Segment Open

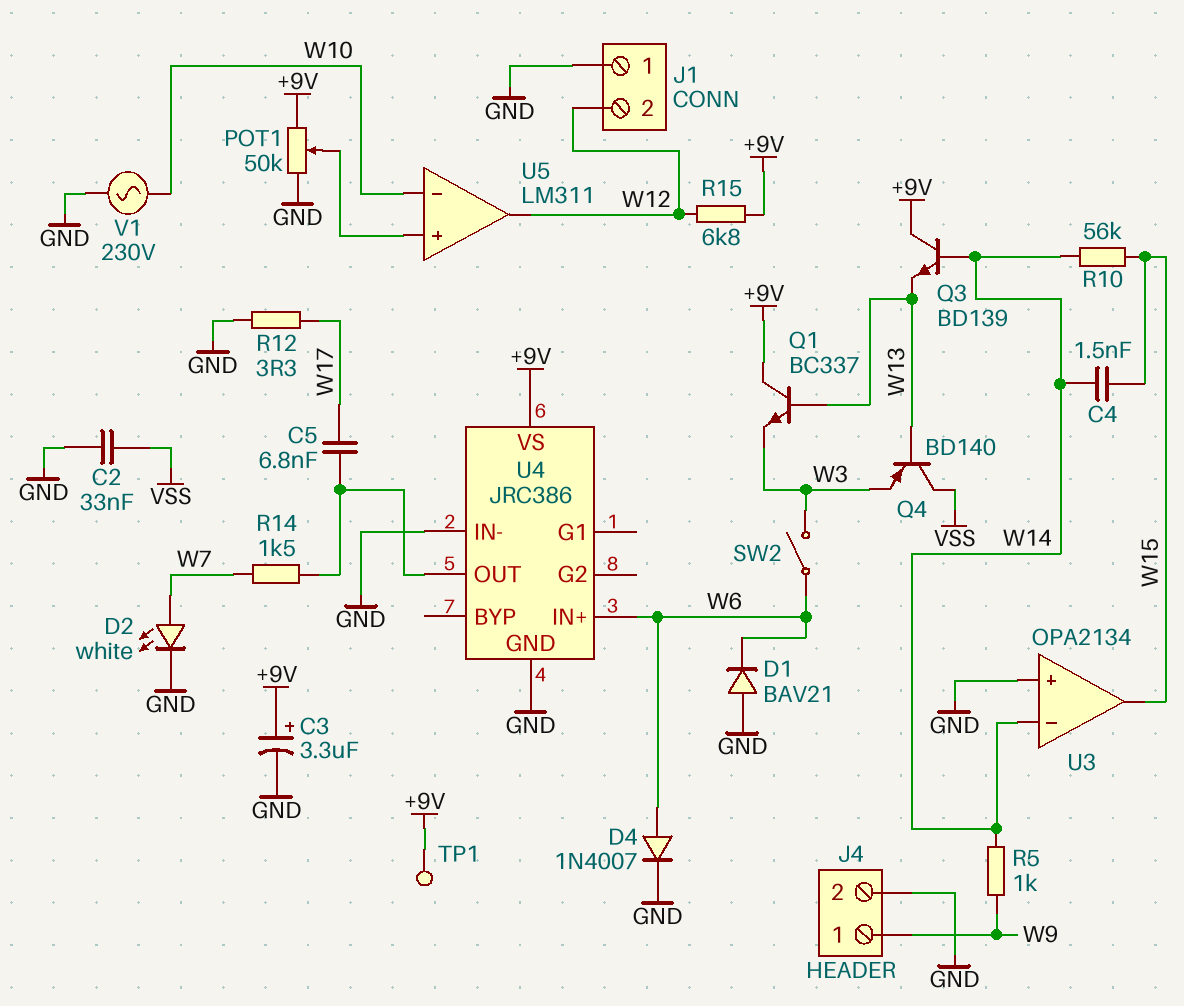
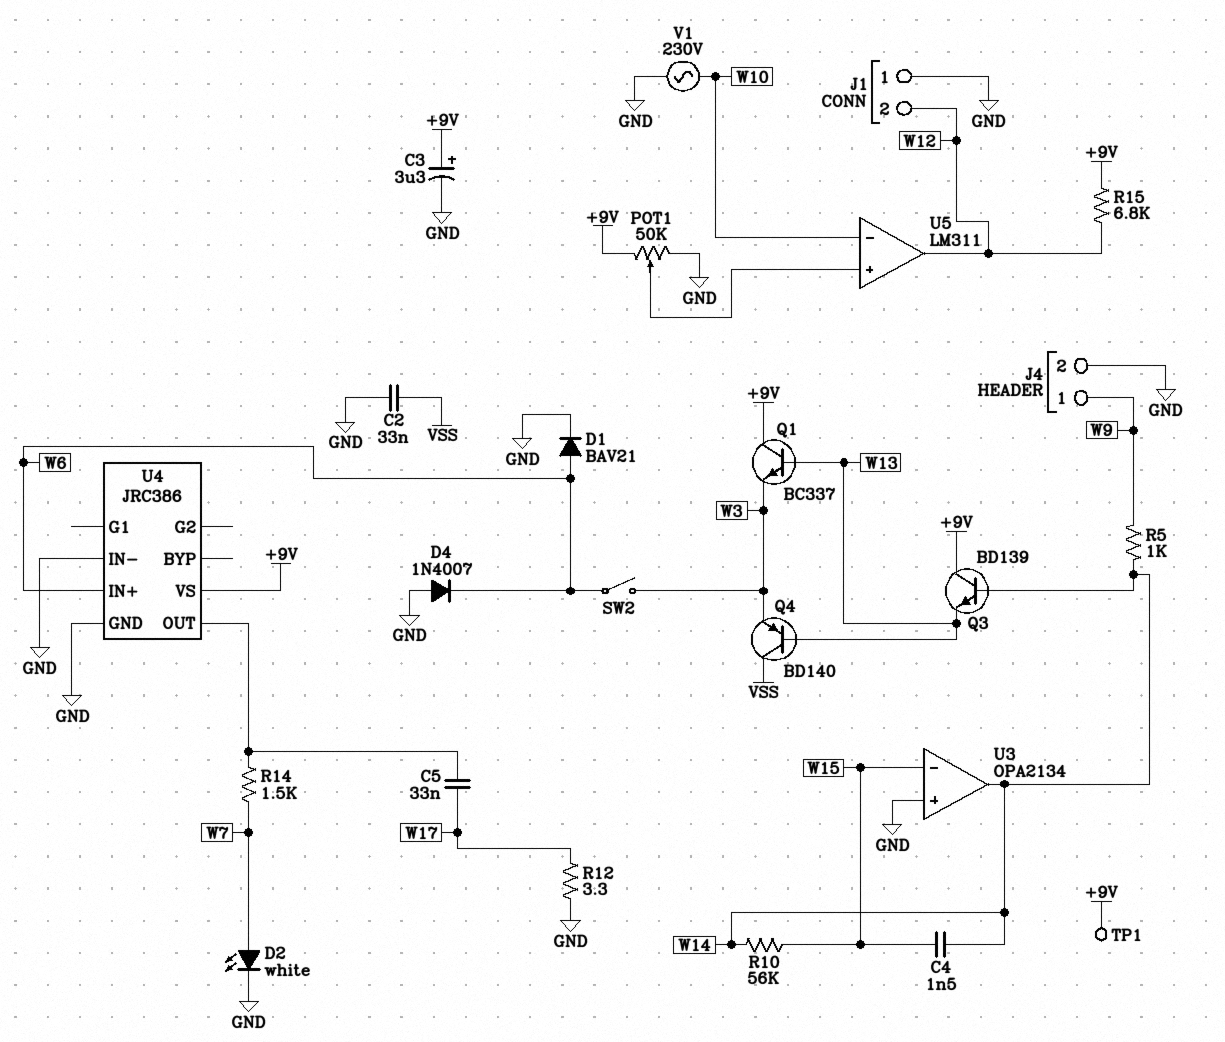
C5: 6.8nF (U4/OUT, W17) -> 33nF (U4/OUT, W17)
D1: diode BAV21 (A GND, K W6) -> diode BAV21 (A W6, K GND)
D4: diode 1N4007 (A W6, K GND) -> diode 1N4007 (A GND, K W6)
U3 pin in-: W14 -> W15
U3 pin out: W15 -> W14

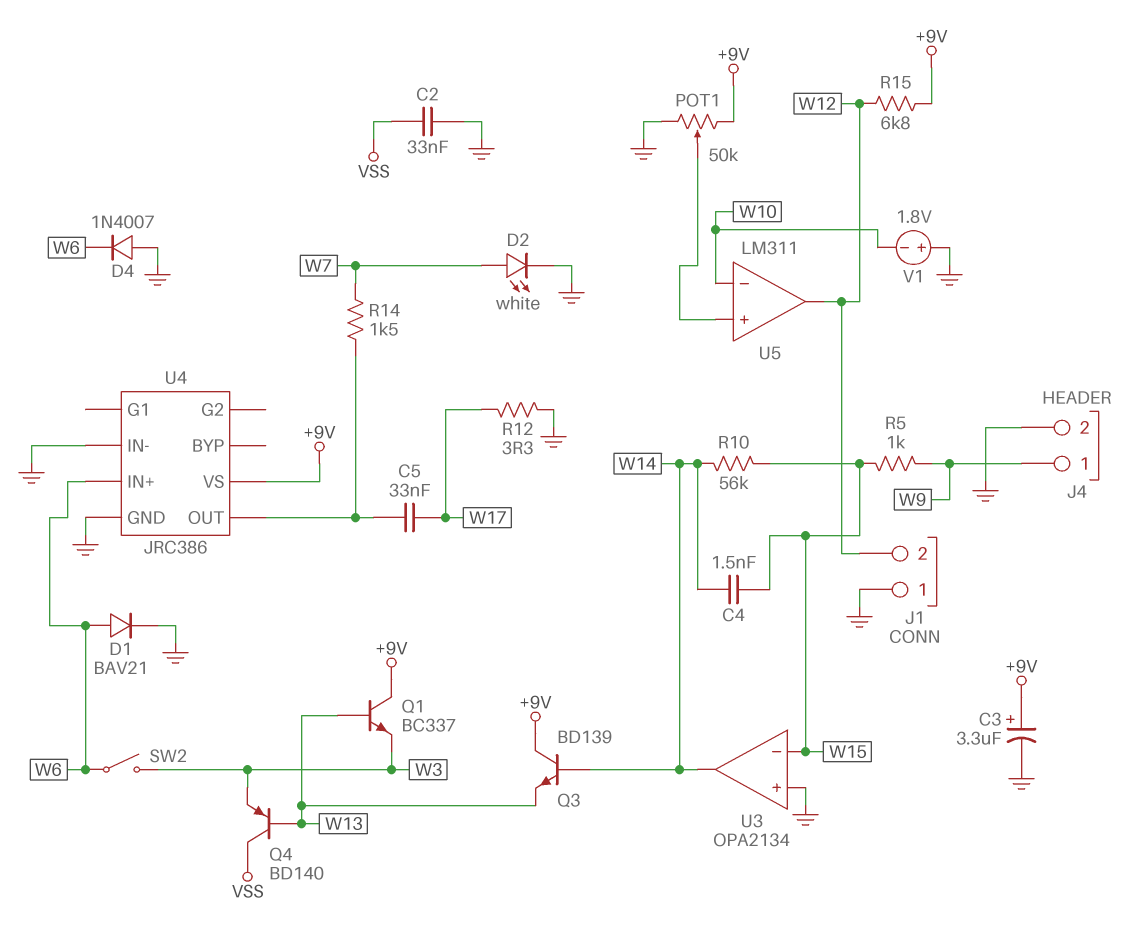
R5: 1k (W9, W14) -> 1k (W9, W15)
TP1: test point (+9V) -> none
V1: AC 230V (GND, W10) -> 1.8V (plus GND, minus W10)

Segment Closed

Leaving out the pictures, output each line above exactly as it is.

C5: 6.8nF (U4/OUT, W17) -> 33nF (U4/OUT, W17)
D1: diode BAV21 (A GND, K W6) -> diode BAV21 (A W6, K GND)
D4: diode 1N4007 (A W6, K GND) -> diode 1N4007 (A GND, K W6)
U3 pin in-: W14 -> W15
U3 pin out: W15 -> W14

R5: 1k (W9, W14) -> 1k (W9, W15)
TP1: test point (+9V) -> none
V1: AC 230V (GND, W10) -> 1.8V (plus GND, minus W10)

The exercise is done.